REQUIREMENT
The required output is the stretch from the line containing "none -> black cone E3 level 2" through the line containing "black cone A11" in the records below, unaltered and with no pictures.

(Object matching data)
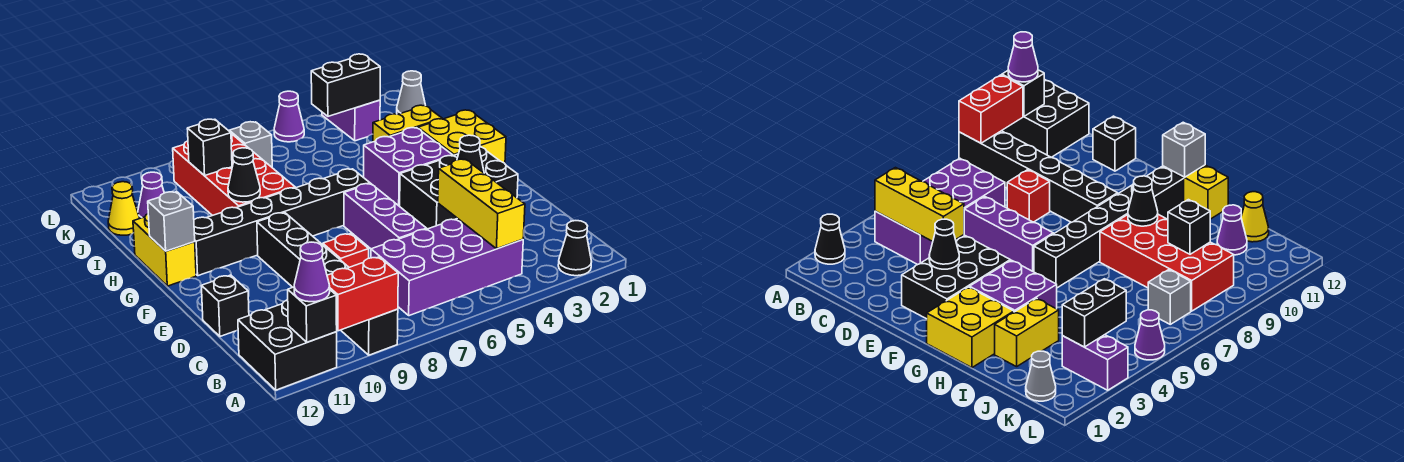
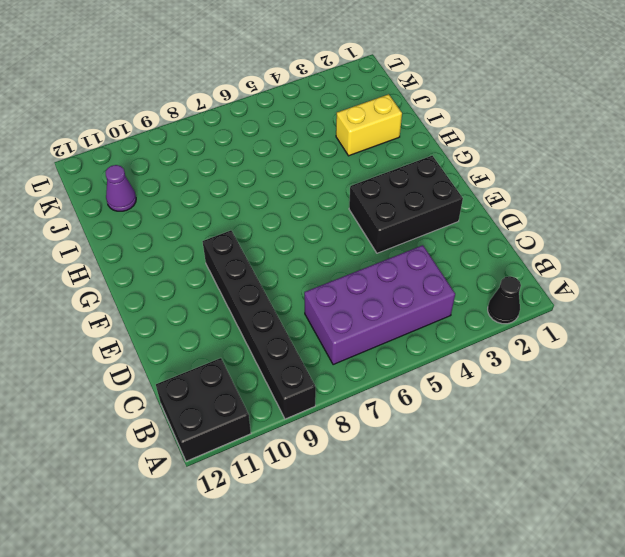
none -> purple brick D6:F6 level 1
none -> red brick D8 level 1
none -> black brick D12 level 1

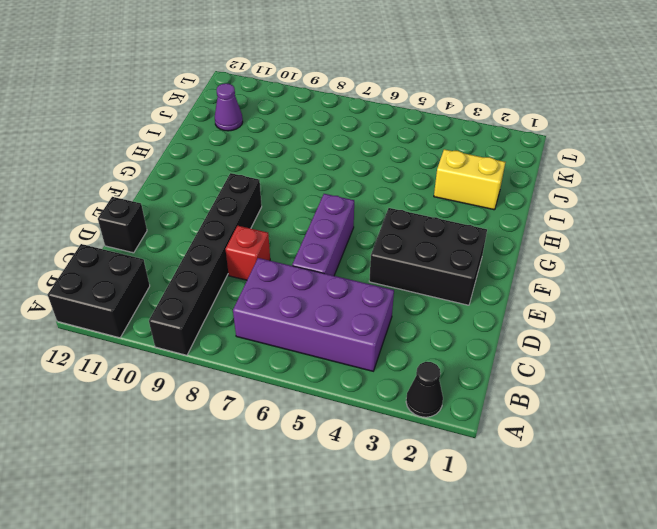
none -> yellow brick G1:H2 level 1
none -> purple brick G3:H4 level 1
none -> black brick G6:G11 level 1

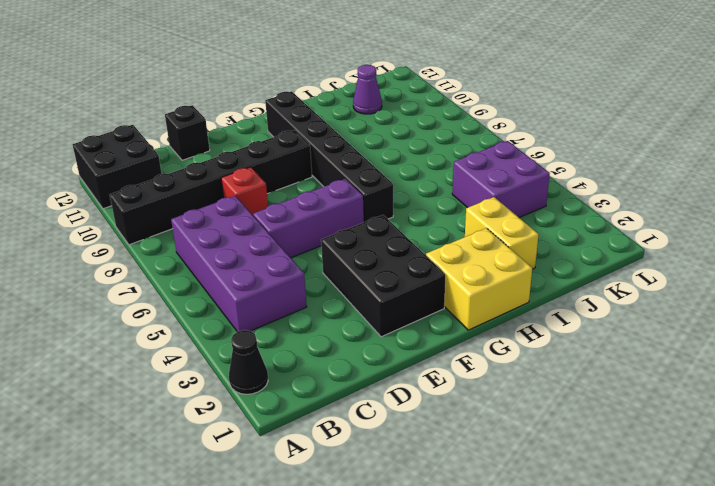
purple brick J4:K5 level 1 -> purple brick G3:H4 level 1
none -> yellow brick G12:H12 level 1
none -> red brick H8:K9 level 1
none -> yellow cone J12 level 1

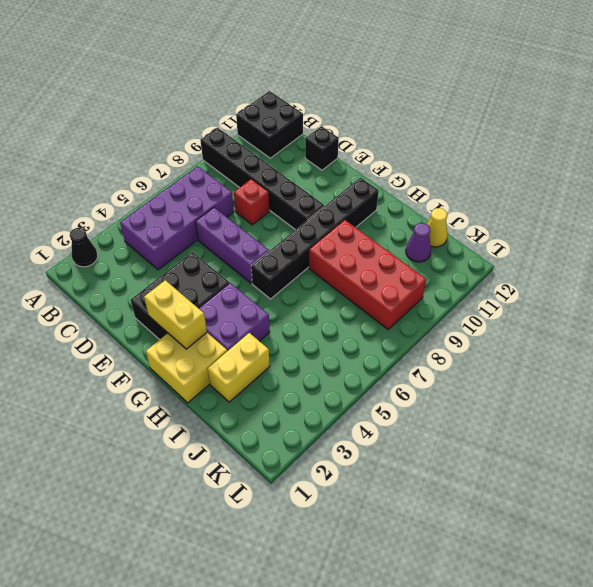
yellow brick F2:G2 level 2 -> yellow brick G12:H12 level 1
none -> grey cone K1 level 1
none -> purple brick K3:L3 level 1
none -> grey brick K7 level 1

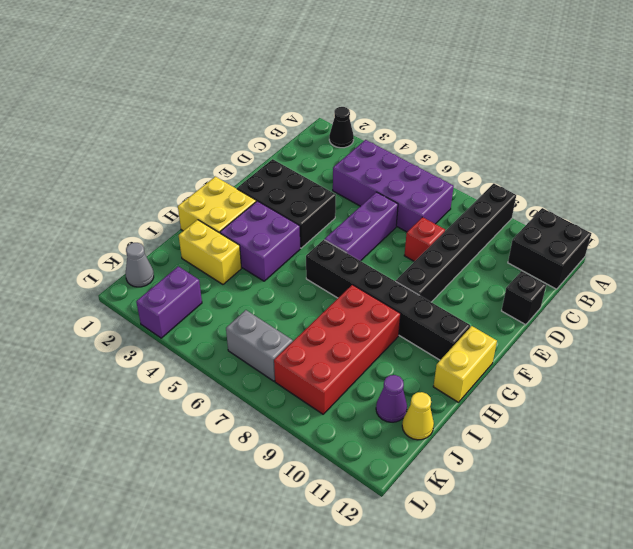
grey brick K6:K7 level 1 -> grey brick K7 level 1
none -> purple cone L5 level 1
none -> red brick A9:A10 level 2
none -> black brick A11 level 2

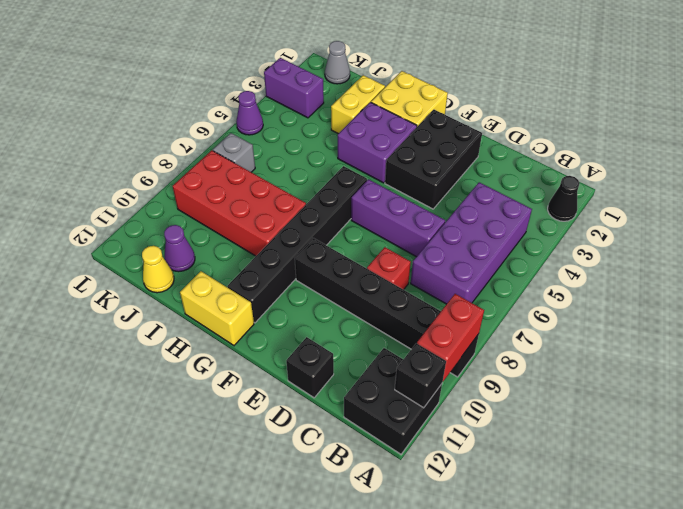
none -> yellow brick B4:D4 level 2
none -> black cone E3 level 2
none -> grey brick G12 level 2

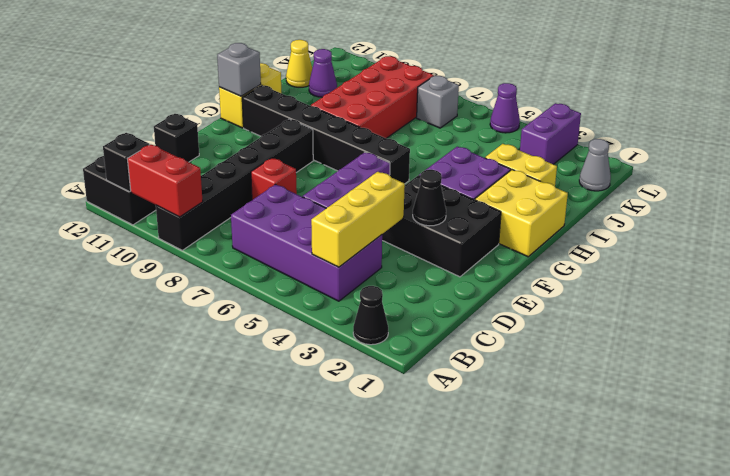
none -> black cone H9 level 2
none -> black brick J9 level 2
none -> black brick K3:K4 level 2

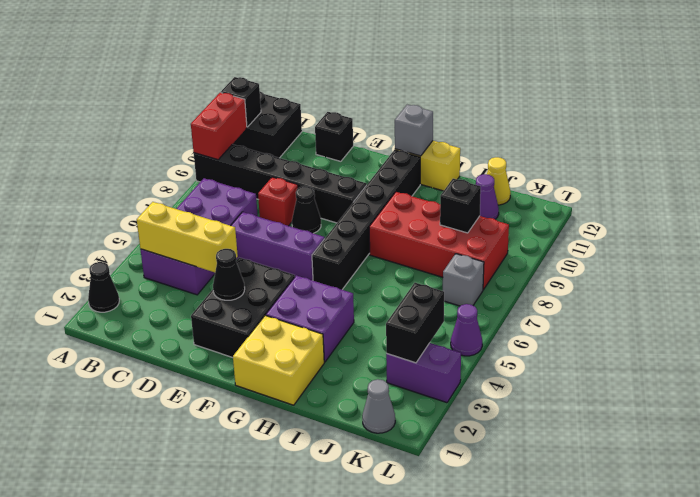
black cone E8 level 1 -> black cone H9 level 2
none -> yellow brick I2:I3 level 1
none -> purple cone A11 level 3

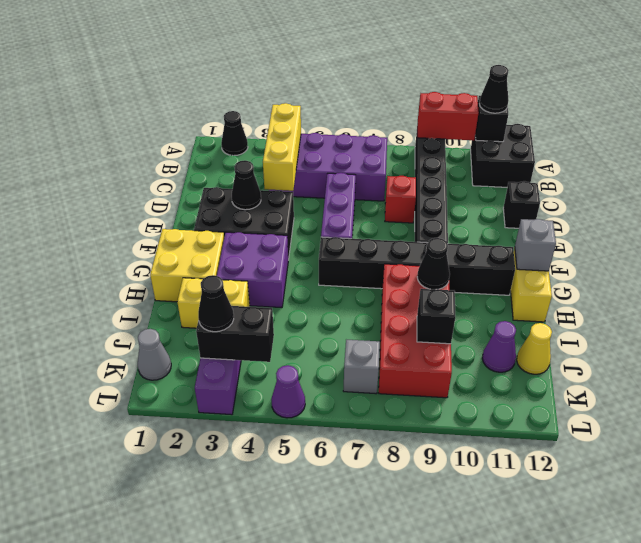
black cone A11 level 3 -> purple cone A11 level 3
black cone K3 level 3 -> none

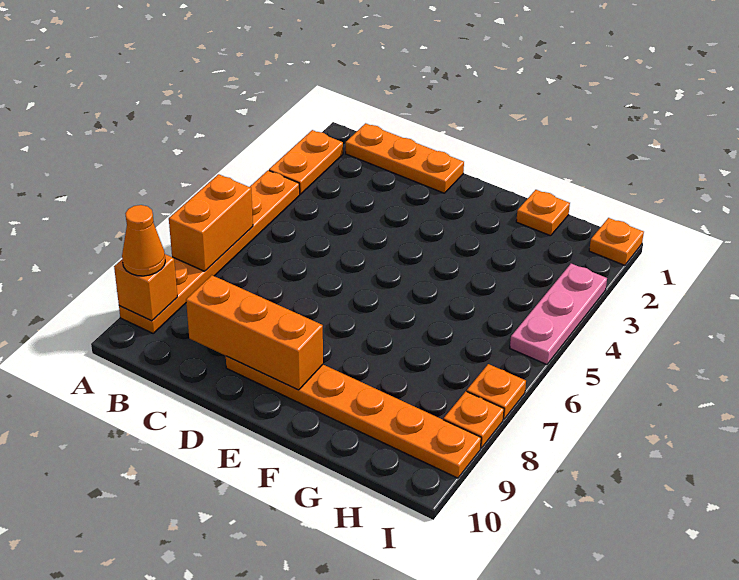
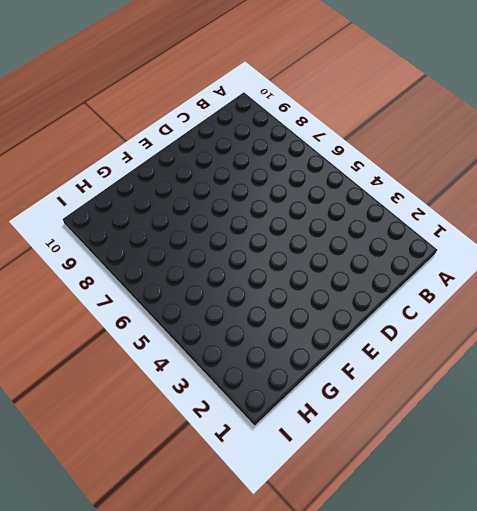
none -> orange plate A2:A3 level 1
none -> orange plate A4:A9 level 1
none -> orange plate B1:D1 level 1

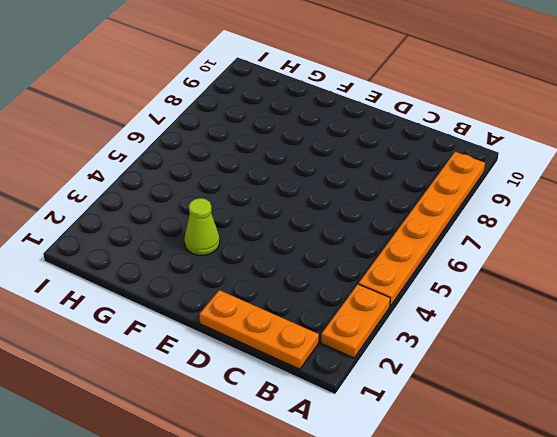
lime cone F3 level 1 -> none
none -> orange plate D9:I9 level 1
none -> orange plate G1 level 1
none -> orange plate I1 level 1

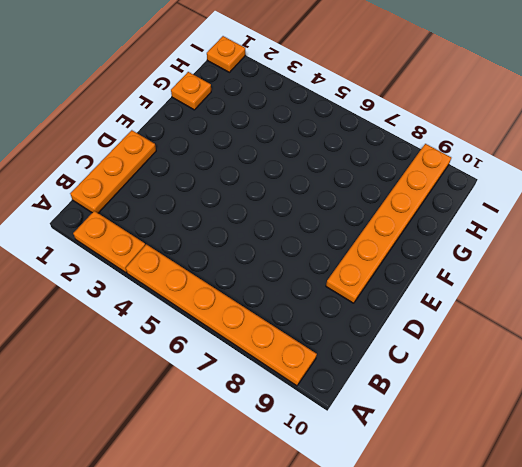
none -> pink plate I3:I5 level 1
none -> orange plate I7 level 1
none -> orange plate I8 level 1

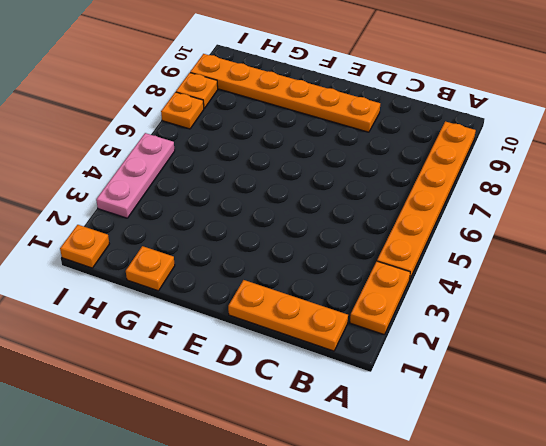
none -> orange brick A6:A7 level 2
none -> orange brick A9 level 2
none -> orange brick C9:E9 level 2

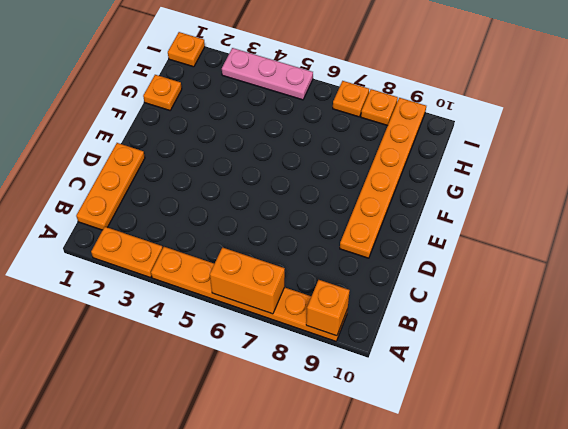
none -> orange brick C9:E9 level 2
none -> orange cone A9 level 3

TASK RESULT
none -> black cone E3 level 2
none -> grey brick G12 level 2

none -> black cone H9 level 2
none -> black brick J9 level 2
none -> black brick K3:K4 level 2

black cone E8 level 1 -> black cone H9 level 2
none -> yellow brick I2:I3 level 1
none -> purple cone A11 level 3

black cone A11 level 3 -> purple cone A11 level 3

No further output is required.